■ Provided information:
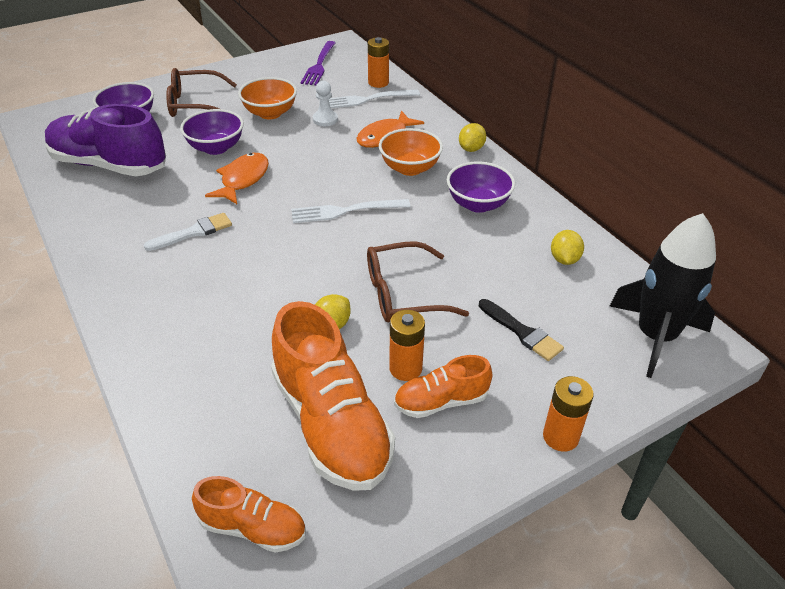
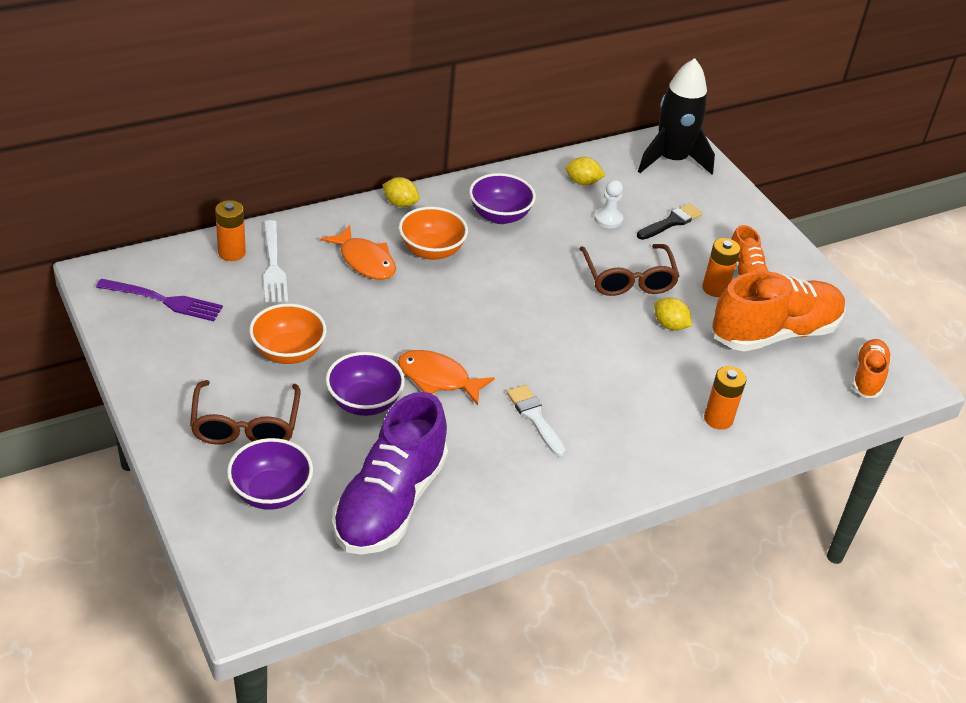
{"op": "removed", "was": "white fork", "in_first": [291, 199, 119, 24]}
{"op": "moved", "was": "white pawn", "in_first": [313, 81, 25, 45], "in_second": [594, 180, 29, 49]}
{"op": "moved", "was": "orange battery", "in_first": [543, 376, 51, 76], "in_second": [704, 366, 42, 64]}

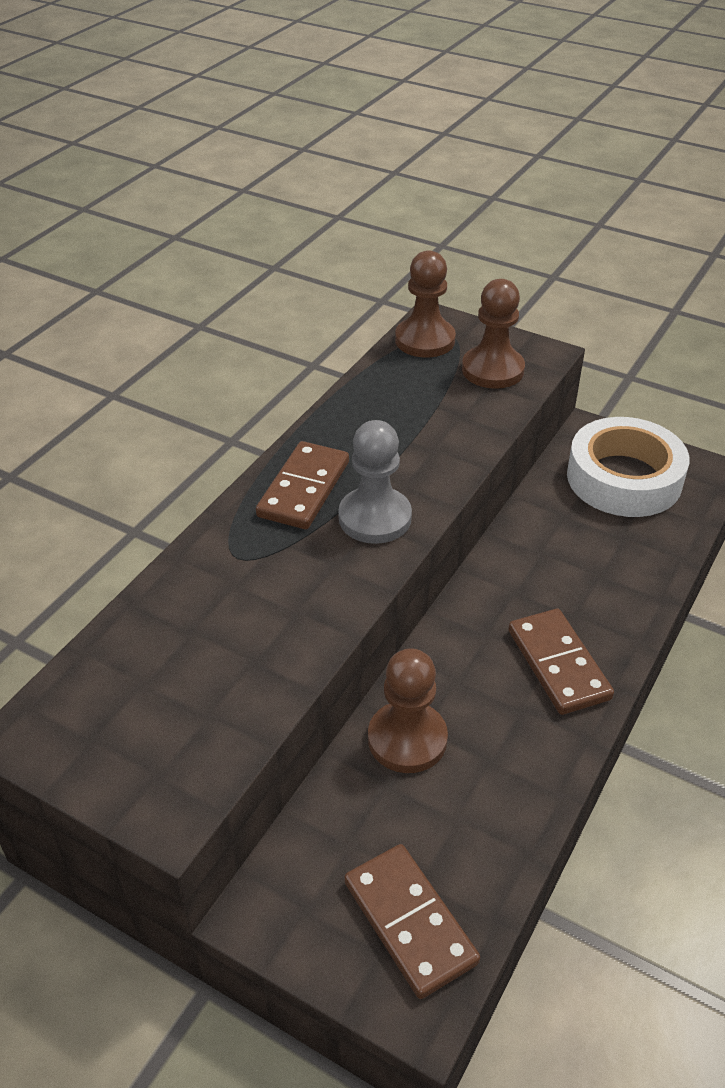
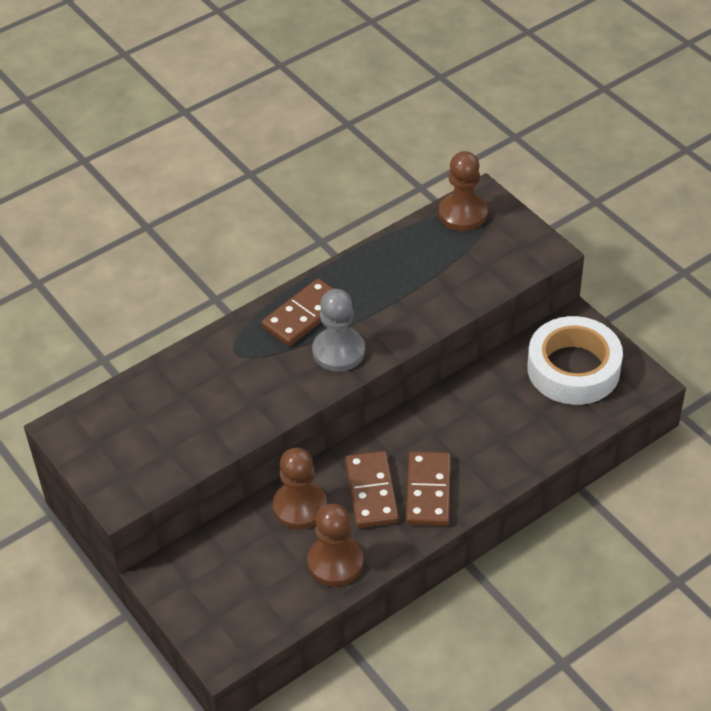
{"op": "moved", "was": "brown domino", "in_first": [344, 844, 136, 155], "in_second": [345, 451, 54, 77]}
{"op": "moved", "was": "brown pawn", "in_first": [462, 279, 63, 110], "in_second": [307, 504, 56, 82]}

■ What you should do:
Find every line above where the word "white" occurs, and copy that line.

■ Your solution:
{"op": "removed", "was": "white fork", "in_first": [291, 199, 119, 24]}
{"op": "moved", "was": "white pawn", "in_first": [313, 81, 25, 45], "in_second": [594, 180, 29, 49]}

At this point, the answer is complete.